Aim: Please transcribe the listing from its beginning through the line containing "road 2 (track): [(305,311),(345,511)]", including that line. Leave the pictures out of your answer.

Dataset rows:
— Start —

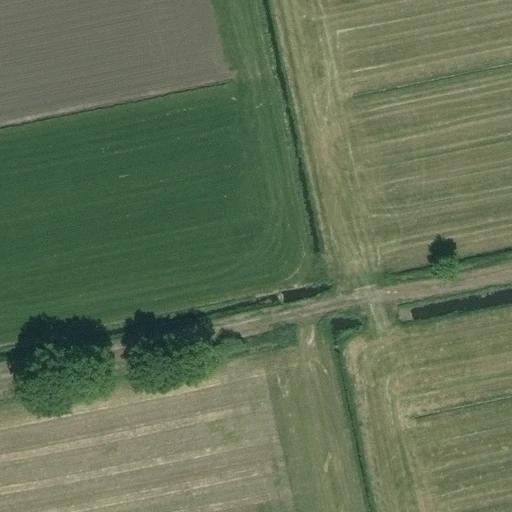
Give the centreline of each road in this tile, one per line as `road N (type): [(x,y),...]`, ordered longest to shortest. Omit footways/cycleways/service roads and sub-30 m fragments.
road 1 (track): [(511,268),(0,375)]
road 2 (track): [(305,311),(345,511)]
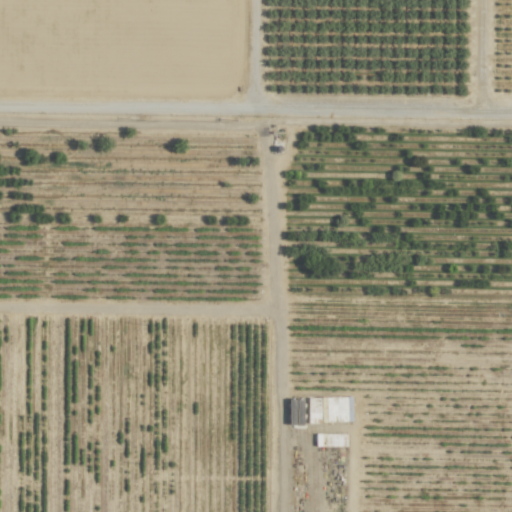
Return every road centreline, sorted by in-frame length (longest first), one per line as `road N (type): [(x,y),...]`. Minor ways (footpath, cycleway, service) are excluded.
road 1 (track): [(0,114),(511,123)]
road 2 (track): [(280,511),(271,116)]
road 3 (track): [(274,306),(0,303)]
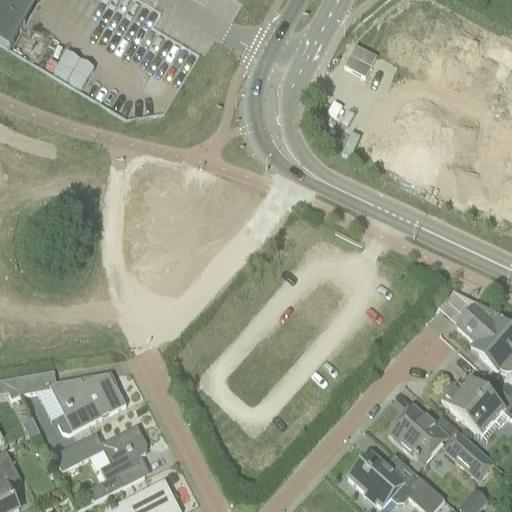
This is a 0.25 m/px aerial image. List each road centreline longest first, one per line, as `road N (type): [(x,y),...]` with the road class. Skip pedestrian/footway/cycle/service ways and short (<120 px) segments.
road 1 (residential): [(0,157),(105,210),(115,304),(141,356)]
road 2 (tertiary): [(511,272),(294,165)]
road 3 (residential): [(272,511),(430,333)]
road 4 (tertiary): [(295,0),(262,56),(248,102),(261,148),(294,165)]
road 5 (tertiary): [(294,165),(285,119),(291,97),(342,0)]
road 6 (residential): [(217,511),(141,356)]
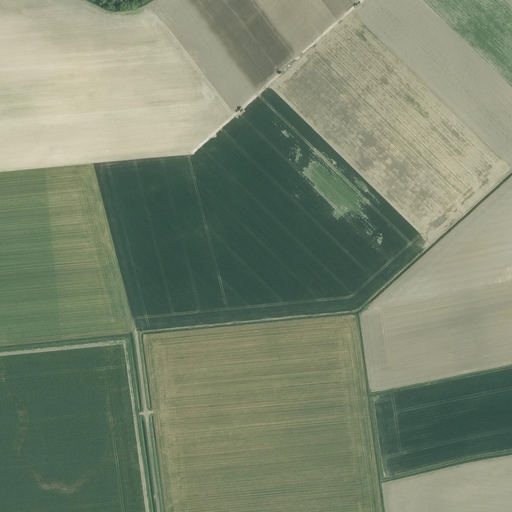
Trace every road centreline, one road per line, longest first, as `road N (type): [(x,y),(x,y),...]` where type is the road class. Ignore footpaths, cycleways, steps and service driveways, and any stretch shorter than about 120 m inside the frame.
road 1 (track): [(193,153),(362,0)]
road 2 (track): [(159,511),(136,327)]
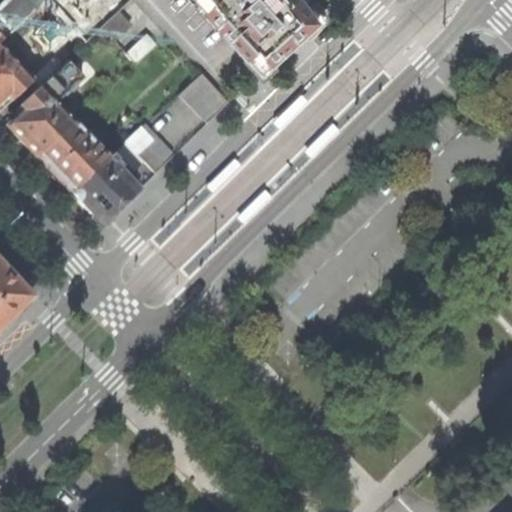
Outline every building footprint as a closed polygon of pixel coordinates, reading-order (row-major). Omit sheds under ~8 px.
[(0,41),(12,31),(35,9),(27,0),(7,0),(0,7),(0,41)] [(44,0),(35,9),(12,31),(34,54),(54,53),(79,34),(81,36),(119,0),(44,0)] [(263,69),(318,16),(305,0),(200,0),(225,27),(228,31),(263,69)] [(130,26),(118,14),(96,34),(109,47),(130,26)] [(146,35),(125,54),(135,65),(156,46),(146,35)] [(0,110),(31,82),(0,48),(0,110)] [(66,62),(38,88),(54,105),(82,79),(66,62)] [(207,124),(227,103),(201,75),(179,94),(207,124)] [(20,140),(36,157),(72,124),(54,105),(38,88),(18,107),(23,113),(8,127),(20,140)] [(279,125),(282,128),(310,101),(304,95),(279,119),(276,122),(279,125)] [(72,124),(36,157),(52,174),(69,193),(106,159),(93,146),(96,143),(86,133),(83,136),(72,124)] [(338,129),(335,126),(307,154),(313,160),(337,136),(341,132),(338,129)] [(154,174),(173,157),(144,127),(126,145),(141,160),(154,174)] [(132,168),(141,160),(126,145),(125,144),(117,151),(132,168)] [(107,161),(106,159),(69,193),(84,208),(101,226),(137,192),(118,172),(122,168),(111,157),(107,161)] [(212,192),(214,194),(242,167),(236,161),(212,185),(208,188),(212,192)] [(270,195),(267,192),(239,220),(245,226),(270,202),(273,198),(270,195)] [(0,326),(27,299),(0,270),(0,326)]
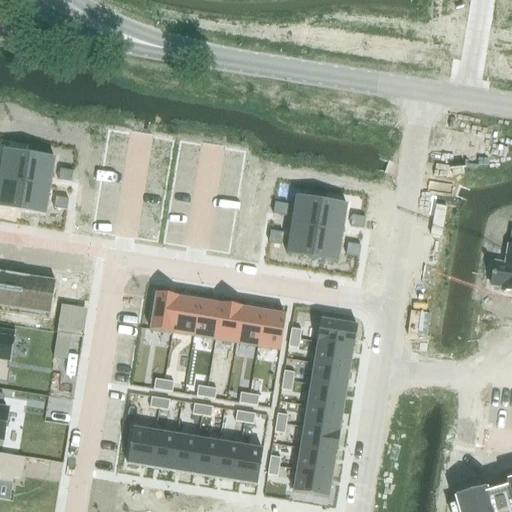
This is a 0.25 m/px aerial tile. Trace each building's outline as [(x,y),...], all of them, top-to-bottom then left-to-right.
[(4,150),(0,175),(0,179),(25,184),(29,154),(4,150)] [(29,154),(25,184),(50,188),(55,159),(29,154)] [(58,179),(58,180),(71,182),(73,172),(60,169),(60,171),(63,171),(61,180),(58,179)] [(0,179),(0,209),(20,213),(25,184),(0,179)] [(25,184),(20,213),(45,217),(50,188),(25,184)] [(54,207),(54,209),(67,211),(68,200),(55,198),(55,199),(58,199),(57,208),(54,207)] [(296,198),(292,227),(317,231),(322,202),(296,198)] [(322,202),(317,231),(342,235),(347,206),(322,202)] [(275,204),(273,215),(286,217),(286,216),(283,216),(284,207),(288,208),(288,206),(275,204)] [(351,227),(351,228),(364,230),(365,219),(352,217),(352,218),(355,219),(354,227),(351,227)] [(292,227),(287,256),(312,260),(317,231),(292,227)] [(317,231),(312,260),(337,264),(342,235),(317,231)] [(270,232),(268,243),(281,246),(282,244),(278,244),(280,235),(283,236),(283,235),(270,232)] [(346,255),(346,256),(359,258),(361,247),(348,245),(348,246),(351,247),(349,256),(346,255)] [(495,264),(492,287),(502,289),(502,291),(511,292),(511,247),(508,247),(505,265),(495,264)] [(0,305),(40,311),(40,314),(45,315),(45,310),(42,307),(45,288),(49,286),(50,281),(0,272),(0,305)] [(156,295),(150,331),(172,334),(178,299),(156,295)] [(178,299),(172,334),(194,338),(199,303),(178,299)] [(199,303),(194,338),(215,341),(221,306),(199,303)] [(221,306),(215,341),(236,345),(242,309),(221,306)] [(242,309),(236,345),(257,348),(263,313),(242,309)] [(263,313),(257,348),(280,352),(285,317),(263,313)] [(321,320),(317,342),(353,347),(357,326),(321,320)] [(291,330),(290,339),(300,341),(301,332),(291,330)] [(0,383),(7,385),(10,369),(8,369),(9,363),(11,363),(16,334),(0,331),(0,383)] [(57,335),(53,358),(67,361),(71,337),(57,335)] [(290,339),(288,348),(298,350),(300,341),(290,339)] [(317,342),(314,363),(350,369),(353,347),(317,342)] [(314,363),(311,384),(347,390),(350,369),(314,363)] [(284,373),(283,382),(293,384),(294,374),(284,373)] [(155,381),(154,391),(163,393),(165,382),(155,381)] [(165,382),(163,393),(172,394),(174,384),(165,382)] [(283,382),(281,391),(291,393),(293,384),(283,382)] [(311,384),(307,406),(343,411),(347,390),(311,384)] [(198,388),(196,398),(205,399),(207,389),(198,388)] [(207,389),(205,399),(215,401),(216,391),(207,389)] [(241,395),(239,405),(248,406),(250,396),(241,395)] [(250,396),(248,406),(257,408),(259,397),(250,396)] [(152,399),(150,409),(159,410),(161,400),(152,399)] [(161,400),(159,410),(168,412),(170,402),(161,400)] [(194,406),(192,416),(202,417),(203,407),(194,406)] [(307,406),(304,427),(340,433),(343,411),(307,406)] [(203,407),(202,417),(211,419),(212,409),(203,407)] [(237,412),(235,423),(244,424),(246,414),(237,412)] [(246,414),(244,424),(253,426),(255,415),(246,414)] [(277,415),(276,425),(286,426),(287,417),(277,415)] [(276,425),(274,434),(284,435),(286,426),(276,425)] [(304,427),(300,448),(336,454),(340,433),(304,427)] [(134,430),(128,465),(150,469),(156,434),(134,430)] [(156,434),(150,469),(172,473),(177,437),(156,434)] [(177,437),(172,473),(193,476),(199,441),(177,437)] [(199,441),(193,476),(214,479),(220,444),(199,441)] [(220,444),(214,479),(236,483),(241,448),(220,444)] [(241,448),(236,483),(258,487),(264,451),(241,448)] [(300,448),(297,470),(333,475),(336,454),(300,448)] [(0,484),(11,486),(13,476),(21,477),(24,460),(0,456),(0,484)] [(270,458),(269,467),(279,469),(280,460),(270,458)] [(269,467),(267,476),(278,478),(279,469),(269,467)] [(297,470),(294,491),(329,497),(333,475),(297,470)] [(486,489),(456,498),(459,511),(511,511),(511,481),(507,483),(506,487),(488,493),(486,489)]
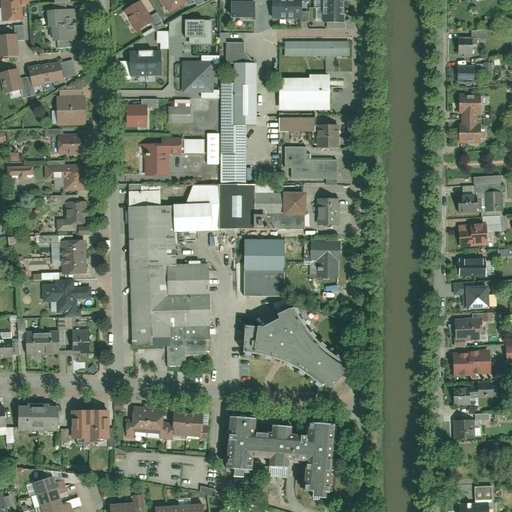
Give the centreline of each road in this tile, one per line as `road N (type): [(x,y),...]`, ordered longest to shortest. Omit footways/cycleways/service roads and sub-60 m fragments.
road 1 (residential): [(437,0),(440,511)]
road 2 (residential): [(358,0),(359,407)]
road 3 (residential): [(121,384),(101,0)]
road 4 (residential): [(121,384),(359,407)]
road 5 (residential): [(0,383),(121,384)]
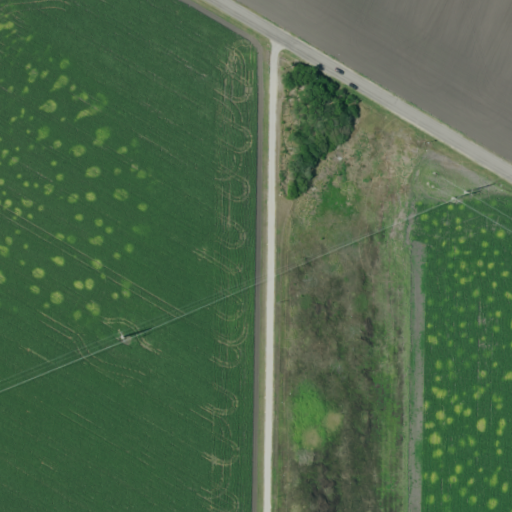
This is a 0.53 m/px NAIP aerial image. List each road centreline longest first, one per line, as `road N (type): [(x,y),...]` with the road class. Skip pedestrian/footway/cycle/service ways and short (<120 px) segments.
road 1 (residential): [(269,25),(266,511)]
road 2 (tertiary): [(269,25),(511,170)]
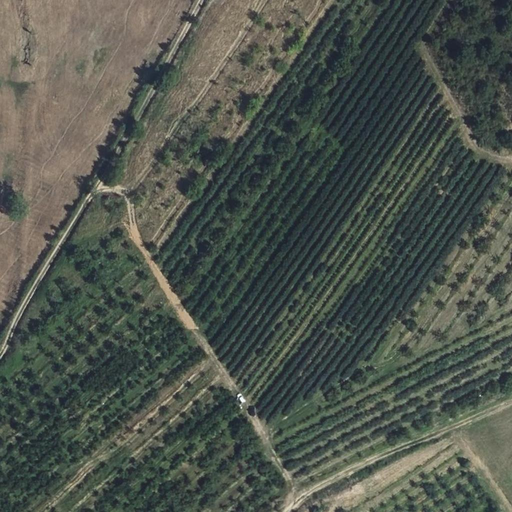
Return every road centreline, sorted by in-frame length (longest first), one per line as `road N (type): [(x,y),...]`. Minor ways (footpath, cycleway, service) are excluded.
road 1 (track): [(0,354),(201,0)]
road 2 (track): [(94,189),(111,188),(129,201),(161,281),(300,498)]
road 3 (track): [(287,511),(332,481),(511,399)]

— End —

Result of this exercise:
Give the centreline of each road in this tile, one per line as `road N (type): [(x,y),...]`, ordered longest to shortest. Omit footways/cycleways/service roads and sub-30 m fragments.
road 1 (track): [(511,268),(0,375)]
road 2 (track): [(305,311),(345,511)]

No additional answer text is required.